[Extracted data entries]
==================================================

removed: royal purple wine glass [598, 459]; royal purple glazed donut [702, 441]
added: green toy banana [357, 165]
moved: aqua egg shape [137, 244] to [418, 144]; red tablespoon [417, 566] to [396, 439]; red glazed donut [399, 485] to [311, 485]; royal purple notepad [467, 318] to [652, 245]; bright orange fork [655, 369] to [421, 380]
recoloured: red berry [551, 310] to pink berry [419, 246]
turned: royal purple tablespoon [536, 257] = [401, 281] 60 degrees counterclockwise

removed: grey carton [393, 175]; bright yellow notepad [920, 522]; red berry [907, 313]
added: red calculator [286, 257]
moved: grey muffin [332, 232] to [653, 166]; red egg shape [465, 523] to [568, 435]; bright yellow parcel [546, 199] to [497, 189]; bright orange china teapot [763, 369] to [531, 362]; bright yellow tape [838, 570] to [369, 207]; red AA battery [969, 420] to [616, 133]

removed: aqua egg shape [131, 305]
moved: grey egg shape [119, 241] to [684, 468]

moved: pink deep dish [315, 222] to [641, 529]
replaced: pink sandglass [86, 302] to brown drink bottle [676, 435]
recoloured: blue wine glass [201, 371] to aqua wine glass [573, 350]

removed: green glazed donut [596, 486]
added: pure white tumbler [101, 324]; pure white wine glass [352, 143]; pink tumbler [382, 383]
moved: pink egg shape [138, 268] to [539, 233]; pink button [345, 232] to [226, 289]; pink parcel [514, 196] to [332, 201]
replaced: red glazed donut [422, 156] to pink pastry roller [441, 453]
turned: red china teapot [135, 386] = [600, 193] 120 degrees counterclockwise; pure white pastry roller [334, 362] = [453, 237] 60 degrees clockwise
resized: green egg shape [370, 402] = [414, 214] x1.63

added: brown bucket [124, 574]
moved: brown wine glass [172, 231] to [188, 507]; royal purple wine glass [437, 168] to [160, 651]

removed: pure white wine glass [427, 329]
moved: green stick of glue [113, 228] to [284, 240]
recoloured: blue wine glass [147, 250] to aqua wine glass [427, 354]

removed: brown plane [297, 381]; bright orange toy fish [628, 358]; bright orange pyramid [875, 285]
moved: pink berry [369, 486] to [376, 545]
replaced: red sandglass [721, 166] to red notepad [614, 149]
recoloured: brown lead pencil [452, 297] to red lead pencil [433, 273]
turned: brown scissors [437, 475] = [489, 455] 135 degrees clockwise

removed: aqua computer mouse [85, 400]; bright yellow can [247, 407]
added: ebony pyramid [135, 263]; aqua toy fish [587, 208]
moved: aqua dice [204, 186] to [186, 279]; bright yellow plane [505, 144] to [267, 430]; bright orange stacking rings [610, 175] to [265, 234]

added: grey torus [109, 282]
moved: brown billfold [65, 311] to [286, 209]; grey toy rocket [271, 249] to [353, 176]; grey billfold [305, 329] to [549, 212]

==================================================

— Your goal —
An exact copy of all the entries above is what is needed.

— Exercise output —
removed: royal purple wine glass [598, 459]; royal purple glazed donut [702, 441]
added: green toy banana [357, 165]
moved: aqua egg shape [137, 244] to [418, 144]; red tablespoon [417, 566] to [396, 439]; red glazed donut [399, 485] to [311, 485]; royal purple notepad [467, 318] to [652, 245]; bright orange fork [655, 369] to [421, 380]
recoloured: red berry [551, 310] to pink berry [419, 246]
turned: royal purple tablespoon [536, 257] = [401, 281] 60 degrees counterclockwise

removed: grey carton [393, 175]; bright yellow notepad [920, 522]; red berry [907, 313]
added: red calculator [286, 257]
moved: grey muffin [332, 232] to [653, 166]; red egg shape [465, 523] to [568, 435]; bright yellow parcel [546, 199] to [497, 189]; bright orange china teapot [763, 369] to [531, 362]; bright yellow tape [838, 570] to [369, 207]; red AA battery [969, 420] to [616, 133]

removed: aqua egg shape [131, 305]
moved: grey egg shape [119, 241] to [684, 468]

moved: pink deep dish [315, 222] to [641, 529]
replaced: pink sandglass [86, 302] to brown drink bottle [676, 435]
recoloured: blue wine glass [201, 371] to aqua wine glass [573, 350]

removed: green glazed donut [596, 486]
added: pure white tumbler [101, 324]; pure white wine glass [352, 143]; pink tumbler [382, 383]
moved: pink egg shape [138, 268] to [539, 233]; pink button [345, 232] to [226, 289]; pink parcel [514, 196] to [332, 201]
replaced: red glazed donut [422, 156] to pink pastry roller [441, 453]
turned: red china teapot [135, 386] = [600, 193] 120 degrees counterclockwise; pure white pastry roller [334, 362] = [453, 237] 60 degrees clockwise
resized: green egg shape [370, 402] = [414, 214] x1.63

added: brown bucket [124, 574]
moved: brown wine glass [172, 231] to [188, 507]; royal purple wine glass [437, 168] to [160, 651]

removed: pure white wine glass [427, 329]
moved: green stick of glue [113, 228] to [284, 240]
recoloured: blue wine glass [147, 250] to aqua wine glass [427, 354]

removed: brown plane [297, 381]; bright orange toy fish [628, 358]; bright orange pyramid [875, 285]
moved: pink berry [369, 486] to [376, 545]
replaced: red sandglass [721, 166] to red notepad [614, 149]
recoloured: brown lead pencil [452, 297] to red lead pencil [433, 273]
turned: brown scissors [437, 475] = [489, 455] 135 degrees clockwise

removed: aqua computer mouse [85, 400]; bright yellow can [247, 407]
added: ebony pyramid [135, 263]; aqua toy fish [587, 208]
moved: aqua dice [204, 186] to [186, 279]; bright yellow plane [505, 144] to [267, 430]; bright orange stacking rings [610, 175] to [265, 234]

added: grey torus [109, 282]
moved: brown billfold [65, 311] to [286, 209]; grey toy rocket [271, 249] to [353, 176]; grey billfold [305, 329] to [549, 212]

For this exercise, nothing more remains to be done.